◆ Material shown ◆
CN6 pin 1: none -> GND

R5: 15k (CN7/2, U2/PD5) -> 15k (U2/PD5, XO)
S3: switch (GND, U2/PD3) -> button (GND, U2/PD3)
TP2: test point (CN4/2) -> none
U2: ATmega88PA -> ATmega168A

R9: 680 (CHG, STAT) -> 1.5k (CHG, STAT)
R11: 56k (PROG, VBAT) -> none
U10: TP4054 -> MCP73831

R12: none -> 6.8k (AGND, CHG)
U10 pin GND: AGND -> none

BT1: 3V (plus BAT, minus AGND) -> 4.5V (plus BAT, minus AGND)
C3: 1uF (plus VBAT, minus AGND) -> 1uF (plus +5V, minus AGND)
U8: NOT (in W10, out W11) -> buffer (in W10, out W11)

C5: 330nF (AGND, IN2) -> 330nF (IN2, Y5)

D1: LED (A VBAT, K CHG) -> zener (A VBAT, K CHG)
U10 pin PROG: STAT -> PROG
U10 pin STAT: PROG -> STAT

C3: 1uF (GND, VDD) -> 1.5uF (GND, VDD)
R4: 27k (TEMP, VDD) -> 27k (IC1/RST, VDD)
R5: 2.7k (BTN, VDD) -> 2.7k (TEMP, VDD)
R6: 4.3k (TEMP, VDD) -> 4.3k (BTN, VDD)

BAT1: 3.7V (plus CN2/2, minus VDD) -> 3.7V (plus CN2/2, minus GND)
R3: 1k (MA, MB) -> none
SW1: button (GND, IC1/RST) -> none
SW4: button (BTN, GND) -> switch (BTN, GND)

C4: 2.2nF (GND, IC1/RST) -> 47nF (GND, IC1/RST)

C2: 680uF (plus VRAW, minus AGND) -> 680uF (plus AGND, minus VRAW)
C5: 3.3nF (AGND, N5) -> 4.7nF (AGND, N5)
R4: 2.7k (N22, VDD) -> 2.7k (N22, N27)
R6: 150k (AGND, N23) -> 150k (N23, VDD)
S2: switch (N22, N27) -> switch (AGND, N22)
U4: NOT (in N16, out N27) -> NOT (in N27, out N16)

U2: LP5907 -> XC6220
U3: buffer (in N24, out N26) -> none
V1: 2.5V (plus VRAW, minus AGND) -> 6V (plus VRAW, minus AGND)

◆ What is required ◆
Copy every record precisely, omitting nothing.

◆ Solution ◆
CN6 pin 1: none -> GND

R5: 15k (CN7/2, U2/PD5) -> 15k (U2/PD5, XO)
S3: switch (GND, U2/PD3) -> button (GND, U2/PD3)
TP2: test point (CN4/2) -> none
U2: ATmega88PA -> ATmega168A

R9: 680 (CHG, STAT) -> 1.5k (CHG, STAT)
R11: 56k (PROG, VBAT) -> none
U10: TP4054 -> MCP73831

R12: none -> 6.8k (AGND, CHG)
U10 pin GND: AGND -> none

BT1: 3V (plus BAT, minus AGND) -> 4.5V (plus BAT, minus AGND)
C3: 1uF (plus VBAT, minus AGND) -> 1uF (plus +5V, minus AGND)
U8: NOT (in W10, out W11) -> buffer (in W10, out W11)

C5: 330nF (AGND, IN2) -> 330nF (IN2, Y5)

D1: LED (A VBAT, K CHG) -> zener (A VBAT, K CHG)
U10 pin PROG: STAT -> PROG
U10 pin STAT: PROG -> STAT

C3: 1uF (GND, VDD) -> 1.5uF (GND, VDD)
R4: 27k (TEMP, VDD) -> 27k (IC1/RST, VDD)
R5: 2.7k (BTN, VDD) -> 2.7k (TEMP, VDD)
R6: 4.3k (TEMP, VDD) -> 4.3k (BTN, VDD)

BAT1: 3.7V (plus CN2/2, minus VDD) -> 3.7V (plus CN2/2, minus GND)
R3: 1k (MA, MB) -> none
SW1: button (GND, IC1/RST) -> none
SW4: button (BTN, GND) -> switch (BTN, GND)

C4: 2.2nF (GND, IC1/RST) -> 47nF (GND, IC1/RST)

C2: 680uF (plus VRAW, minus AGND) -> 680uF (plus AGND, minus VRAW)
C5: 3.3nF (AGND, N5) -> 4.7nF (AGND, N5)
R4: 2.7k (N22, VDD) -> 2.7k (N22, N27)
R6: 150k (AGND, N23) -> 150k (N23, VDD)
S2: switch (N22, N27) -> switch (AGND, N22)
U4: NOT (in N16, out N27) -> NOT (in N27, out N16)

U2: LP5907 -> XC6220
U3: buffer (in N24, out N26) -> none
V1: 2.5V (plus VRAW, minus AGND) -> 6V (plus VRAW, minus AGND)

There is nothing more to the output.